Records from a dataset:
[Start of section]

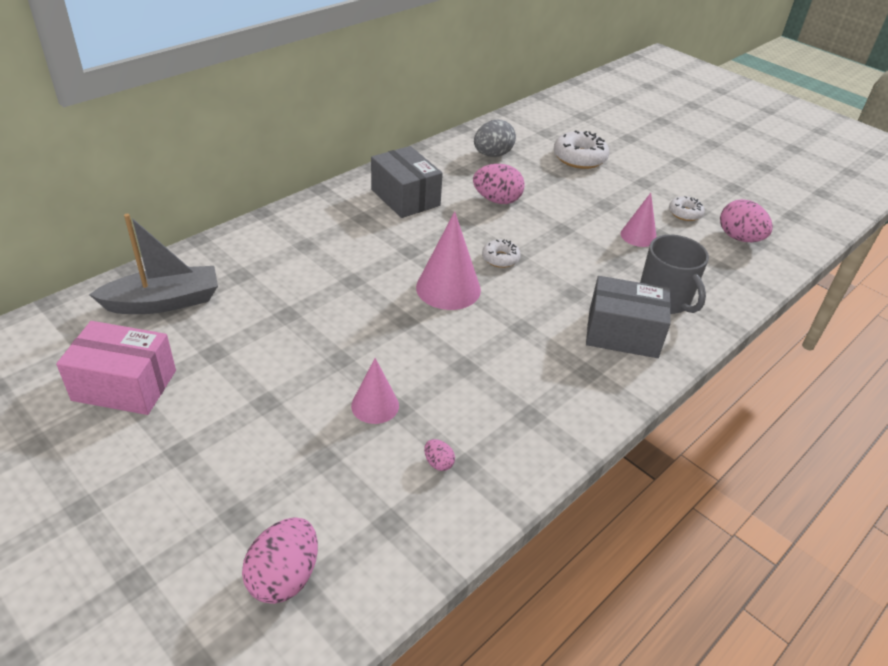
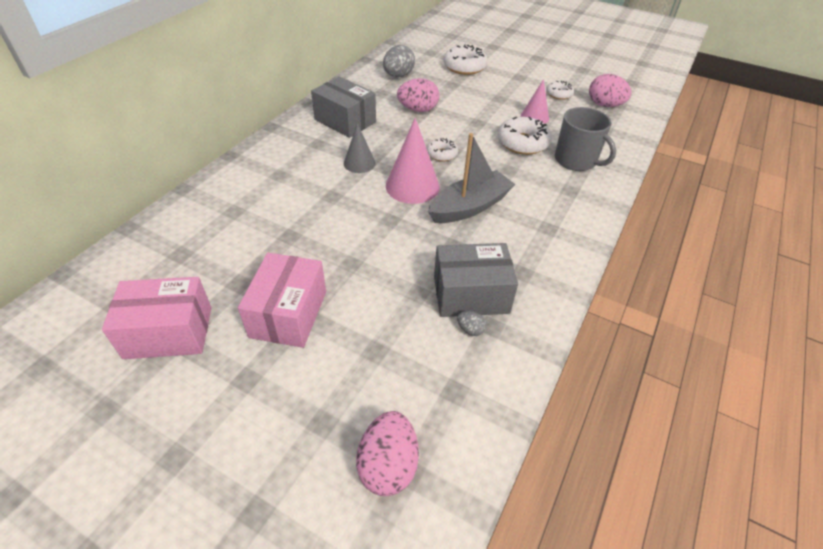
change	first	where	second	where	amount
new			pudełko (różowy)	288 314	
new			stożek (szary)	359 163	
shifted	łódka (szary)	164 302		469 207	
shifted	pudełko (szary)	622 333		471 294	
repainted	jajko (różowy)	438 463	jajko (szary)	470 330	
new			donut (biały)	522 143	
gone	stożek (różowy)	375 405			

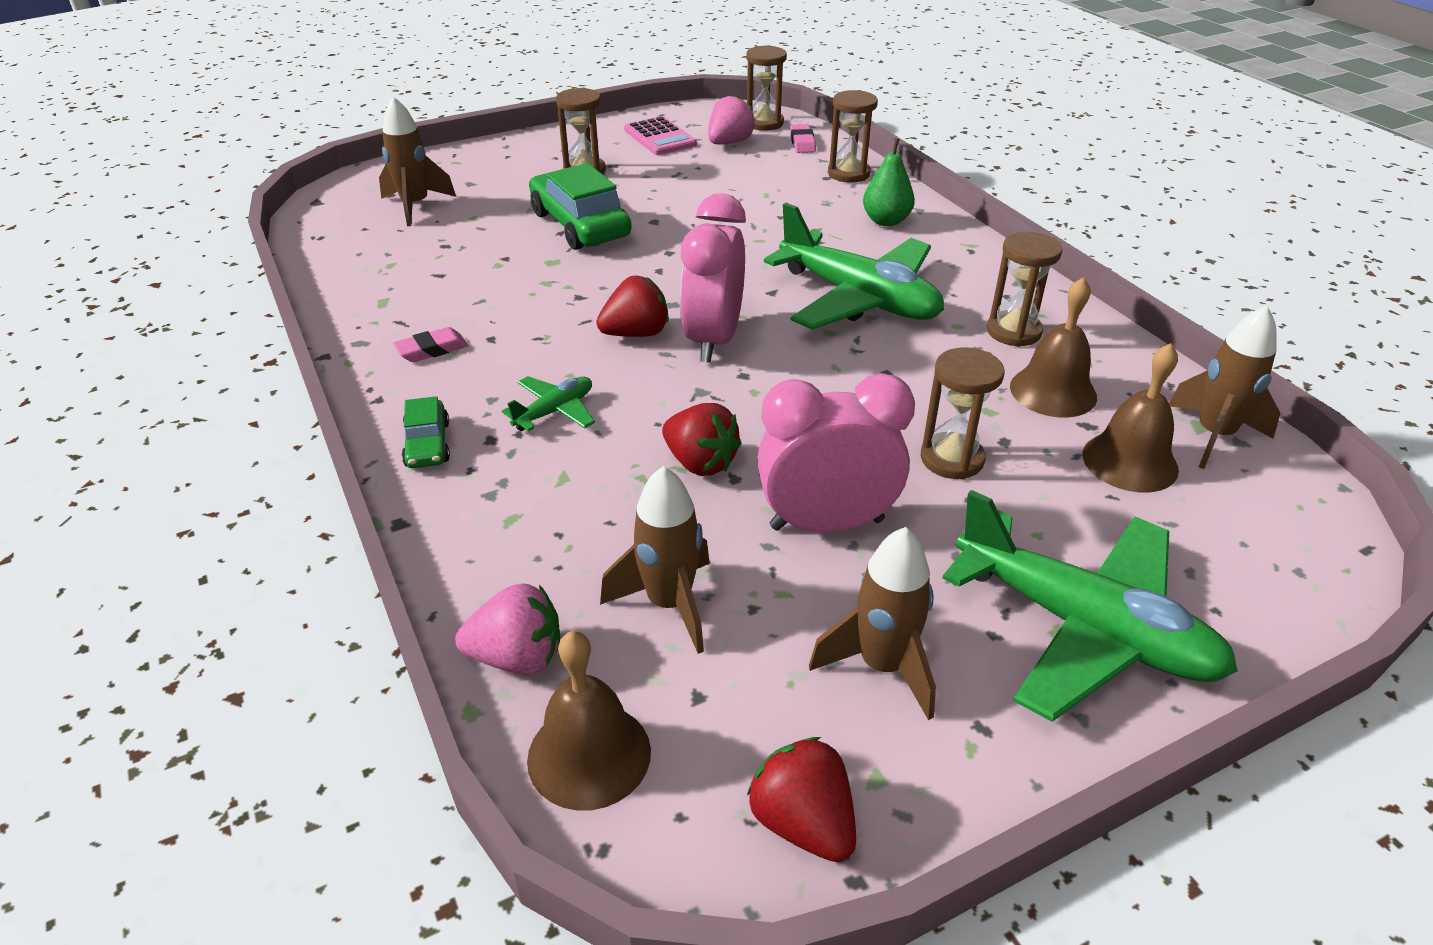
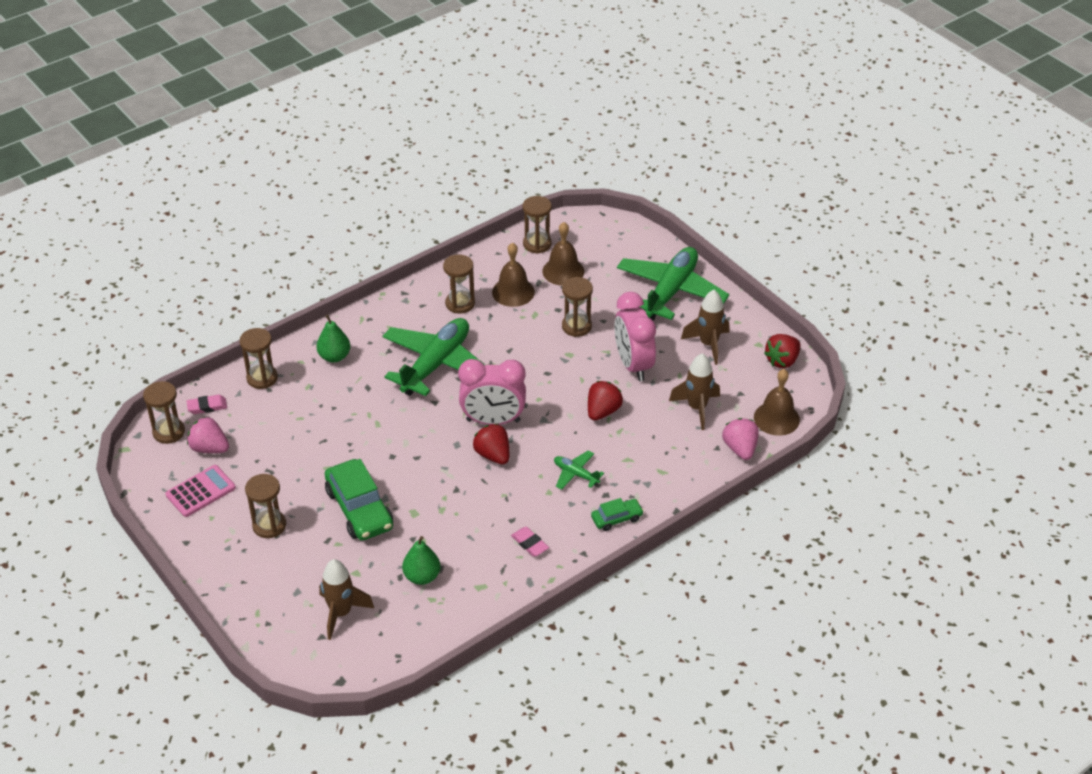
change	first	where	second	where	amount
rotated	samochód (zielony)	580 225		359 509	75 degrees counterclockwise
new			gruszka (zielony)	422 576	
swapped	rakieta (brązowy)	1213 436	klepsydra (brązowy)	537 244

[End of section]

§ **YOUR INSTRUCTIONS**
Leaving every picture out, output the data exactly as it stands.

§ **OUTPUT**
change	first	where	second	where	amount
new			pudełko (różowy)	288 314	
new			stożek (szary)	359 163	
shifted	łódka (szary)	164 302		469 207	
shifted	pudełko (szary)	622 333		471 294	
repainted	jajko (różowy)	438 463	jajko (szary)	470 330	
new			donut (biały)	522 143	
gone	stożek (różowy)	375 405			

change	first	where	second	where	amount
rotated	samochód (zielony)	580 225		359 509	75 degrees counterclockwise
new			gruszka (zielony)	422 576	
swapped	rakieta (brązowy)	1213 436	klepsydra (brązowy)	537 244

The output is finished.